→ EXERCISE: Among the records below, find each line bearing the word "slope" and copy it.

→ PROVIDED MATERIAL:
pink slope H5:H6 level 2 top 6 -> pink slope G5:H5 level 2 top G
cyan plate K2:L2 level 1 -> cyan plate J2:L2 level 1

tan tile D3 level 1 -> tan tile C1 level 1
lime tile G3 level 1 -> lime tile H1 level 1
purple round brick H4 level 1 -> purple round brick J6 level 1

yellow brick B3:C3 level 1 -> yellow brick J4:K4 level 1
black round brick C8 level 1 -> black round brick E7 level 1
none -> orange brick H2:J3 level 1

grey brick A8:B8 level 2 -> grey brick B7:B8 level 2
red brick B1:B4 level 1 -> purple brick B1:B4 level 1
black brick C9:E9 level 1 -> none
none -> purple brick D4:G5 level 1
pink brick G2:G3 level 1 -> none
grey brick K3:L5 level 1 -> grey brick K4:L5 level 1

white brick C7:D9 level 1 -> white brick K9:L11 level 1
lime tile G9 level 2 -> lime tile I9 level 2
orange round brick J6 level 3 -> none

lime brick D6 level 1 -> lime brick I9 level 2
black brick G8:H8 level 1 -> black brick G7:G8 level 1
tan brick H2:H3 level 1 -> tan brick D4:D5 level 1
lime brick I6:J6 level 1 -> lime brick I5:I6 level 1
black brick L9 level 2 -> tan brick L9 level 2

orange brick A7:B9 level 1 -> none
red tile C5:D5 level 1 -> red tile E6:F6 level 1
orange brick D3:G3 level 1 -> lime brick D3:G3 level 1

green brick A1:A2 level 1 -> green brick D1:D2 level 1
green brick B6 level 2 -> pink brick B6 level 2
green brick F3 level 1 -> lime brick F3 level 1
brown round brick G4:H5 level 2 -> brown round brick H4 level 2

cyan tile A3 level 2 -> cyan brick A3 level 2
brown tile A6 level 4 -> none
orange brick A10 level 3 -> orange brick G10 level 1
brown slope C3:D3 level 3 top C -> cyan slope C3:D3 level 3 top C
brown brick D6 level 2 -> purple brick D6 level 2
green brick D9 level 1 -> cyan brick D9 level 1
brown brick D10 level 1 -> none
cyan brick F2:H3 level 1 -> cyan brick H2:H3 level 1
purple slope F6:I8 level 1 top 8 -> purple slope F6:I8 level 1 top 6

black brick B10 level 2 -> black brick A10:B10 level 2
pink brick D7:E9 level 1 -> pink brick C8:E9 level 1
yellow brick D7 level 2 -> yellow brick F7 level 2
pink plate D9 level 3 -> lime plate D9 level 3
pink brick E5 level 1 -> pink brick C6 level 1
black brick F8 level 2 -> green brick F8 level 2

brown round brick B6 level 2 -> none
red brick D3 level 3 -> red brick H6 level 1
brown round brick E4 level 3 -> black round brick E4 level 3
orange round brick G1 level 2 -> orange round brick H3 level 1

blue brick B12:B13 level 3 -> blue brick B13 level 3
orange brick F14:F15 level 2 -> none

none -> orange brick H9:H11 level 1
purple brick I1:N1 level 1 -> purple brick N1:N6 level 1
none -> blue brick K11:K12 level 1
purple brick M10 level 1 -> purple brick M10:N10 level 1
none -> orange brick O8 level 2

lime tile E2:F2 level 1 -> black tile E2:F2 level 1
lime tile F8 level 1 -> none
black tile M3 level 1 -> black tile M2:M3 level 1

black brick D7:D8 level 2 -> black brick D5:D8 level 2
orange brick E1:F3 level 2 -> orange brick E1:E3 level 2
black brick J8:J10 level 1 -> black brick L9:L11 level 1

→ THE ANSWER:
pink slope H5:H6 level 2 top 6 -> pink slope G5:H5 level 2 top G
brown slope C3:D3 level 3 top C -> cyan slope C3:D3 level 3 top C
purple slope F6:I8 level 1 top 8 -> purple slope F6:I8 level 1 top 6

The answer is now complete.